▶ _Data provided_

☆ ☆ ☆

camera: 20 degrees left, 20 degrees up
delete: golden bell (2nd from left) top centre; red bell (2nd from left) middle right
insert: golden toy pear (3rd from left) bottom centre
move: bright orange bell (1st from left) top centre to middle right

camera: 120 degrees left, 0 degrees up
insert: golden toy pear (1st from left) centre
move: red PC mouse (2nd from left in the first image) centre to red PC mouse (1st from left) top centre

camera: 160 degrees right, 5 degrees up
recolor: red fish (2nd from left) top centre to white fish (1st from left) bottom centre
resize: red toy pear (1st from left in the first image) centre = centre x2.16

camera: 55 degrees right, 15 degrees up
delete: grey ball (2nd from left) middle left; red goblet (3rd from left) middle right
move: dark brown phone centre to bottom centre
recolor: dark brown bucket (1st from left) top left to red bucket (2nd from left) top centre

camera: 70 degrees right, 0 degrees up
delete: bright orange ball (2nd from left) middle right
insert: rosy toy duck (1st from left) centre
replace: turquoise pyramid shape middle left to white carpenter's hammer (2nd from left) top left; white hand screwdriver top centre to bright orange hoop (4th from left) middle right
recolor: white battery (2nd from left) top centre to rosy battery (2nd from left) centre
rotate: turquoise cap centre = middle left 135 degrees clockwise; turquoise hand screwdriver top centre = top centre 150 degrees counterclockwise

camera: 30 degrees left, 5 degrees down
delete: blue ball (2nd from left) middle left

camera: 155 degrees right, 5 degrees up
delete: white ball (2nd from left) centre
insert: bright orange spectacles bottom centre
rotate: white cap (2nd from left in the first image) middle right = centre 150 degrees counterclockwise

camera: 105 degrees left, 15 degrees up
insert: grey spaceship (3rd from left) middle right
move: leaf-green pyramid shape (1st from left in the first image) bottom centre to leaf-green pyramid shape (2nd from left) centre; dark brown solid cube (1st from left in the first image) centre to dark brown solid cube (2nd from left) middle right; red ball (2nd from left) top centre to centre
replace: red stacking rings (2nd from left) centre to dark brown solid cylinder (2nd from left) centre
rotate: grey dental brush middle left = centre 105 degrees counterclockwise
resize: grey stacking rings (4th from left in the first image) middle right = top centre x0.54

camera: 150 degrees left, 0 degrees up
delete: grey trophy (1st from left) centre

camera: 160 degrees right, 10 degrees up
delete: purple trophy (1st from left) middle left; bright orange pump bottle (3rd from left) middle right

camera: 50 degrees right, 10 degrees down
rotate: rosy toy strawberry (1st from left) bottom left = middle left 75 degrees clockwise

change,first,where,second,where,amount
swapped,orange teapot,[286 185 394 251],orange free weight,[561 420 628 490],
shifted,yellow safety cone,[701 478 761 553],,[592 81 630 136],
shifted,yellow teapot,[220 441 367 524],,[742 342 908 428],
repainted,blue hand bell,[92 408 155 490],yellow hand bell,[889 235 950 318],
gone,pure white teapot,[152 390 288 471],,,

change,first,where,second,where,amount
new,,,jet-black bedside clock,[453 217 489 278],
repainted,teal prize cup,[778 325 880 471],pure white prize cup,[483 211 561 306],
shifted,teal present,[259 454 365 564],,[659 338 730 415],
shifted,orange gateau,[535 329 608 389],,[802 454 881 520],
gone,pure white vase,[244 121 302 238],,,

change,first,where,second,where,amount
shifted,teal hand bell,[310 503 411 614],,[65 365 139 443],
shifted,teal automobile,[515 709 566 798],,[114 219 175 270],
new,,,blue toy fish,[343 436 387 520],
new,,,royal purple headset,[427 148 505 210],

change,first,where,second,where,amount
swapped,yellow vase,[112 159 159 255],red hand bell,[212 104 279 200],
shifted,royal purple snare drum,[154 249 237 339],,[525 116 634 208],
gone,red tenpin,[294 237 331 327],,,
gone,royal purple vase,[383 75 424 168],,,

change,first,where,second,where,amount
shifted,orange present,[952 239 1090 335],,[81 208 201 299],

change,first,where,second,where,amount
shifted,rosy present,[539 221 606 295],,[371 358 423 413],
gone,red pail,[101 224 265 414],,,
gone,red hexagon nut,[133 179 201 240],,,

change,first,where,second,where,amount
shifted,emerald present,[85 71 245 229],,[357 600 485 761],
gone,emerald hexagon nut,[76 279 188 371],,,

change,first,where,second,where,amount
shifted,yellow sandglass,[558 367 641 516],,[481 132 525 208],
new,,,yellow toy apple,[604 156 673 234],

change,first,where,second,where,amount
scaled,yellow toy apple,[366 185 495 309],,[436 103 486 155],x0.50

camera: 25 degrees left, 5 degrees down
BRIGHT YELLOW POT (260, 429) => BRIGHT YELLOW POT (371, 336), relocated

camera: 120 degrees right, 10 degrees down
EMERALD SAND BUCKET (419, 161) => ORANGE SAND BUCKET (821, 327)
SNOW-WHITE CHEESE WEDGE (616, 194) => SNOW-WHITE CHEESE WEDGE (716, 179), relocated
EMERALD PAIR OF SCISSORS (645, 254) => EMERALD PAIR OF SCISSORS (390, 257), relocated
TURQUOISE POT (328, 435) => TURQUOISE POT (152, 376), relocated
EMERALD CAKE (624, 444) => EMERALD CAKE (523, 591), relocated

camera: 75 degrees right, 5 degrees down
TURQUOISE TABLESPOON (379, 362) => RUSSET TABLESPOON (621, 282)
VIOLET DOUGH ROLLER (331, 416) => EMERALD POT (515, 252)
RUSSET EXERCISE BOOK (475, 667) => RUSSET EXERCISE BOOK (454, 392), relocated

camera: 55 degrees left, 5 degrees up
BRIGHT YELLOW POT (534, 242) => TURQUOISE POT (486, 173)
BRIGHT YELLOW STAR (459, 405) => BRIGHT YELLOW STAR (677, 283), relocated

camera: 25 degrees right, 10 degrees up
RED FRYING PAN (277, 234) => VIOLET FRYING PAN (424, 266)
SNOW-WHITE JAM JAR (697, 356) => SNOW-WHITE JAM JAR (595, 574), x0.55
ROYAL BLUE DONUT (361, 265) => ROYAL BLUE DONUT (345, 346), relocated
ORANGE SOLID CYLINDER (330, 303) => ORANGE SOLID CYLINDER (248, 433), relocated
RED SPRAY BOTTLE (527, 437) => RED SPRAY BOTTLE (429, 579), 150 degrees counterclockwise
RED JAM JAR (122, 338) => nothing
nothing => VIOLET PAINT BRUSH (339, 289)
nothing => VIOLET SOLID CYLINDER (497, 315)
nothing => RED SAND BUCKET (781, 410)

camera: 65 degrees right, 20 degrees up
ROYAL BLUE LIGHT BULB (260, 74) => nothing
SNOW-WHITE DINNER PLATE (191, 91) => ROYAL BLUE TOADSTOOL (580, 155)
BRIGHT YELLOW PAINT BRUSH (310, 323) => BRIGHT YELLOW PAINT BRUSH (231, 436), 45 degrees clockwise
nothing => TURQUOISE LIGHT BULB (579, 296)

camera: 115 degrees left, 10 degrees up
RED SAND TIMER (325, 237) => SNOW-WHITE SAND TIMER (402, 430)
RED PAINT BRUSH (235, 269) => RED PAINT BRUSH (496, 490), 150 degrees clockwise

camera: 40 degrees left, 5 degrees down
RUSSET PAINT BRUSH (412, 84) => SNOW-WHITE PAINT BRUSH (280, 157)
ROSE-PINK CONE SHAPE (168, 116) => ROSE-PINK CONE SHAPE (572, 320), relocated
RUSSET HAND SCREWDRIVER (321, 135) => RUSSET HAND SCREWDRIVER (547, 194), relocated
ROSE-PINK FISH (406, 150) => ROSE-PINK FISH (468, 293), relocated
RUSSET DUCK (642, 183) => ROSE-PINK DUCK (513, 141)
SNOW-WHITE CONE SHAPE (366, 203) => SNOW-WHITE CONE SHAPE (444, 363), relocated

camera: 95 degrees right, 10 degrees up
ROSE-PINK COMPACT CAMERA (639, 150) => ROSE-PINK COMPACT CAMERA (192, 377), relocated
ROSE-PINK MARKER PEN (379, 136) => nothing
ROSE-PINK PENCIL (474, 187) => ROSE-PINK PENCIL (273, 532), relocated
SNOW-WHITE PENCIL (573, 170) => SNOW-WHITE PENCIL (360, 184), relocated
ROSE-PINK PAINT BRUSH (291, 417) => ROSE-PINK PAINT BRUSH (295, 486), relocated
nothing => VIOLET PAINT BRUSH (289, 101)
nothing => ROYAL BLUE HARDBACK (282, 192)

☆ ☆ ☆

▶ _The problem_
The response must consist of the lines above, from the first one through the line containing "camera: 120 degrees left, 0 degrees up", reproduced exactly.

▶ _Response to this exercise_
camera: 20 degrees left, 20 degrees up
delete: golden bell (2nd from left) top centre; red bell (2nd from left) middle right
insert: golden toy pear (3rd from left) bottom centre
move: bright orange bell (1st from left) top centre to middle right

camera: 120 degrees left, 0 degrees up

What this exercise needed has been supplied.